** Extracted material follows **

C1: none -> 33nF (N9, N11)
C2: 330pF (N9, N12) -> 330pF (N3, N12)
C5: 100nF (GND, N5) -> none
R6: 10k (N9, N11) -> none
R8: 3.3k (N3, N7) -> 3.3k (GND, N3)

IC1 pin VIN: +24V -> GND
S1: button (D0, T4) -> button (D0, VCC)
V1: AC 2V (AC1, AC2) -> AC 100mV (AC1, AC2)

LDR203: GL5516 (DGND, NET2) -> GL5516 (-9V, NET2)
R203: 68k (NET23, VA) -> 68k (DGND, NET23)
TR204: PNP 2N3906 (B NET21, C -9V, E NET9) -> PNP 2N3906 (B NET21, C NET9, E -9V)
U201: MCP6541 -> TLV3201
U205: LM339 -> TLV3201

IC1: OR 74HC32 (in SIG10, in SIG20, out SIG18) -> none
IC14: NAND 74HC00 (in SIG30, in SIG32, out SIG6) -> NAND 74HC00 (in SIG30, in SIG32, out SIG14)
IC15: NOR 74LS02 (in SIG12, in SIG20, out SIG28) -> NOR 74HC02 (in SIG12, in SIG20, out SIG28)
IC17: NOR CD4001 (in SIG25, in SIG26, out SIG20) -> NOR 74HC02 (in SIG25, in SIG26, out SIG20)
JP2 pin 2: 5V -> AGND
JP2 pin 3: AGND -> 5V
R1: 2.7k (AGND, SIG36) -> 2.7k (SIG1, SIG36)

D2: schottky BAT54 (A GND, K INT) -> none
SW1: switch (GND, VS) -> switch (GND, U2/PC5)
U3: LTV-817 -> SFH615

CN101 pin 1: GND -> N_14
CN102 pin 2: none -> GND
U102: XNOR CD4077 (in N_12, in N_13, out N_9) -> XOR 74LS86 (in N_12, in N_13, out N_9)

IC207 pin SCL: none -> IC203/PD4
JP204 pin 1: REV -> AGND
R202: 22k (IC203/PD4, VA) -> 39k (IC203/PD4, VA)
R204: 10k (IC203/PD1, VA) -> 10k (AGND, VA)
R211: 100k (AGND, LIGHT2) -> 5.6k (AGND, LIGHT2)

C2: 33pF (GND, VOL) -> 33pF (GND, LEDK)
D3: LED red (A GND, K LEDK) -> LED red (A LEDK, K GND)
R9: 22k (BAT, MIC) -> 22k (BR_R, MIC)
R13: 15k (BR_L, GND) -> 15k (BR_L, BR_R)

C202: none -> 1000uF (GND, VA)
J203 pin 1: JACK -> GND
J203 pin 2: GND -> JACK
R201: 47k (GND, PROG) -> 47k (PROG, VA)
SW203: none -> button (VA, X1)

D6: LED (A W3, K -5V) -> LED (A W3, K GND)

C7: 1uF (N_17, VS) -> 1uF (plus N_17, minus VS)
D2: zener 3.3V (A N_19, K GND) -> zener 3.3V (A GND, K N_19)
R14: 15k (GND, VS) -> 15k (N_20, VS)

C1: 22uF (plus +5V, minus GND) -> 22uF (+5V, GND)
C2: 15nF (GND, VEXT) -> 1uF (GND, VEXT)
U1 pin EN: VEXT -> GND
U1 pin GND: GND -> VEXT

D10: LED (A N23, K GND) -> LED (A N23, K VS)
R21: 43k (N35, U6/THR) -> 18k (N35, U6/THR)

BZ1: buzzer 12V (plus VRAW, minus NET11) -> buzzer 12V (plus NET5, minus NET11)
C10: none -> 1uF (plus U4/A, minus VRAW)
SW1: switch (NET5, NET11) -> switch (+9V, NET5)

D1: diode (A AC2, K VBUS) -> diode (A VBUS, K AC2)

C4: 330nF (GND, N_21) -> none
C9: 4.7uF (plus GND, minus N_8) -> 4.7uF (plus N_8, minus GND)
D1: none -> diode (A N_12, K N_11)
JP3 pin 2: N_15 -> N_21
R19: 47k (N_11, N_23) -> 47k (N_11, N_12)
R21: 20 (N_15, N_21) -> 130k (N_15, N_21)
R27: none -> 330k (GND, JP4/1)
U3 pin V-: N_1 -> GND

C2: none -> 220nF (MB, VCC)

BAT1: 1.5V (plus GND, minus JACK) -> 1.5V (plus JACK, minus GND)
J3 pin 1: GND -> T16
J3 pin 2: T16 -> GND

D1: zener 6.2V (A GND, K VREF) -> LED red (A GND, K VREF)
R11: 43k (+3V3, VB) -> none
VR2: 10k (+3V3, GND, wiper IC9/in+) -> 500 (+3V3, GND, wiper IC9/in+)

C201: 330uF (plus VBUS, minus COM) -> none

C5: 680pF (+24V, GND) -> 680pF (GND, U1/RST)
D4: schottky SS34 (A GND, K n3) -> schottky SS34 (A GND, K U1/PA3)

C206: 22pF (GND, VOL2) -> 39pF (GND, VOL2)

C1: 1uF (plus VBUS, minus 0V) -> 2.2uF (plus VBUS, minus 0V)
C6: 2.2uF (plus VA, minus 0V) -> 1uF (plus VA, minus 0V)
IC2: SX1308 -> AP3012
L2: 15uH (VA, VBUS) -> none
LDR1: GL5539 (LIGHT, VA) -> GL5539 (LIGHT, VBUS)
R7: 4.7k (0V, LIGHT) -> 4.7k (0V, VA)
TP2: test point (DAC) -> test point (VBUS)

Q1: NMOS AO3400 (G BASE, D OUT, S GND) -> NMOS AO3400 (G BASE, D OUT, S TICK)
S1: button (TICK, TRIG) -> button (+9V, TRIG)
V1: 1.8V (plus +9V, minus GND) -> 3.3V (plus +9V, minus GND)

** End of Extracted material **

(Work instruction)
The records above must be written out again exactly.

(Written reply)
C1: none -> 33nF (N9, N11)
C2: 330pF (N9, N12) -> 330pF (N3, N12)
C5: 100nF (GND, N5) -> none
R6: 10k (N9, N11) -> none
R8: 3.3k (N3, N7) -> 3.3k (GND, N3)

IC1 pin VIN: +24V -> GND
S1: button (D0, T4) -> button (D0, VCC)
V1: AC 2V (AC1, AC2) -> AC 100mV (AC1, AC2)

LDR203: GL5516 (DGND, NET2) -> GL5516 (-9V, NET2)
R203: 68k (NET23, VA) -> 68k (DGND, NET23)
TR204: PNP 2N3906 (B NET21, C -9V, E NET9) -> PNP 2N3906 (B NET21, C NET9, E -9V)
U201: MCP6541 -> TLV3201
U205: LM339 -> TLV3201

IC1: OR 74HC32 (in SIG10, in SIG20, out SIG18) -> none
IC14: NAND 74HC00 (in SIG30, in SIG32, out SIG6) -> NAND 74HC00 (in SIG30, in SIG32, out SIG14)
IC15: NOR 74LS02 (in SIG12, in SIG20, out SIG28) -> NOR 74HC02 (in SIG12, in SIG20, out SIG28)
IC17: NOR CD4001 (in SIG25, in SIG26, out SIG20) -> NOR 74HC02 (in SIG25, in SIG26, out SIG20)
JP2 pin 2: 5V -> AGND
JP2 pin 3: AGND -> 5V
R1: 2.7k (AGND, SIG36) -> 2.7k (SIG1, SIG36)

D2: schottky BAT54 (A GND, K INT) -> none
SW1: switch (GND, VS) -> switch (GND, U2/PC5)
U3: LTV-817 -> SFH615

CN101 pin 1: GND -> N_14
CN102 pin 2: none -> GND
U102: XNOR CD4077 (in N_12, in N_13, out N_9) -> XOR 74LS86 (in N_12, in N_13, out N_9)

IC207 pin SCL: none -> IC203/PD4
JP204 pin 1: REV -> AGND
R202: 22k (IC203/PD4, VA) -> 39k (IC203/PD4, VA)
R204: 10k (IC203/PD1, VA) -> 10k (AGND, VA)
R211: 100k (AGND, LIGHT2) -> 5.6k (AGND, LIGHT2)

C2: 33pF (GND, VOL) -> 33pF (GND, LEDK)
D3: LED red (A GND, K LEDK) -> LED red (A LEDK, K GND)
R9: 22k (BAT, MIC) -> 22k (BR_R, MIC)
R13: 15k (BR_L, GND) -> 15k (BR_L, BR_R)

C202: none -> 1000uF (GND, VA)
J203 pin 1: JACK -> GND
J203 pin 2: GND -> JACK
R201: 47k (GND, PROG) -> 47k (PROG, VA)
SW203: none -> button (VA, X1)

D6: LED (A W3, K -5V) -> LED (A W3, K GND)

C7: 1uF (N_17, VS) -> 1uF (plus N_17, minus VS)
D2: zener 3.3V (A N_19, K GND) -> zener 3.3V (A GND, K N_19)
R14: 15k (GND, VS) -> 15k (N_20, VS)

C1: 22uF (plus +5V, minus GND) -> 22uF (+5V, GND)
C2: 15nF (GND, VEXT) -> 1uF (GND, VEXT)
U1 pin EN: VEXT -> GND
U1 pin GND: GND -> VEXT

D10: LED (A N23, K GND) -> LED (A N23, K VS)
R21: 43k (N35, U6/THR) -> 18k (N35, U6/THR)

BZ1: buzzer 12V (plus VRAW, minus NET11) -> buzzer 12V (plus NET5, minus NET11)
C10: none -> 1uF (plus U4/A, minus VRAW)
SW1: switch (NET5, NET11) -> switch (+9V, NET5)

D1: diode (A AC2, K VBUS) -> diode (A VBUS, K AC2)

C4: 330nF (GND, N_21) -> none
C9: 4.7uF (plus GND, minus N_8) -> 4.7uF (plus N_8, minus GND)
D1: none -> diode (A N_12, K N_11)
JP3 pin 2: N_15 -> N_21
R19: 47k (N_11, N_23) -> 47k (N_11, N_12)
R21: 20 (N_15, N_21) -> 130k (N_15, N_21)
R27: none -> 330k (GND, JP4/1)
U3 pin V-: N_1 -> GND

C2: none -> 220nF (MB, VCC)

BAT1: 1.5V (plus GND, minus JACK) -> 1.5V (plus JACK, minus GND)
J3 pin 1: GND -> T16
J3 pin 2: T16 -> GND

D1: zener 6.2V (A GND, K VREF) -> LED red (A GND, K VREF)
R11: 43k (+3V3, VB) -> none
VR2: 10k (+3V3, GND, wiper IC9/in+) -> 500 (+3V3, GND, wiper IC9/in+)

C201: 330uF (plus VBUS, minus COM) -> none

C5: 680pF (+24V, GND) -> 680pF (GND, U1/RST)
D4: schottky SS34 (A GND, K n3) -> schottky SS34 (A GND, K U1/PA3)

C206: 22pF (GND, VOL2) -> 39pF (GND, VOL2)

C1: 1uF (plus VBUS, minus 0V) -> 2.2uF (plus VBUS, minus 0V)
C6: 2.2uF (plus VA, minus 0V) -> 1uF (plus VA, minus 0V)
IC2: SX1308 -> AP3012
L2: 15uH (VA, VBUS) -> none
LDR1: GL5539 (LIGHT, VA) -> GL5539 (LIGHT, VBUS)
R7: 4.7k (0V, LIGHT) -> 4.7k (0V, VA)
TP2: test point (DAC) -> test point (VBUS)

Q1: NMOS AO3400 (G BASE, D OUT, S GND) -> NMOS AO3400 (G BASE, D OUT, S TICK)
S1: button (TICK, TRIG) -> button (+9V, TRIG)
V1: 1.8V (plus +9V, minus GND) -> 3.3V (plus +9V, minus GND)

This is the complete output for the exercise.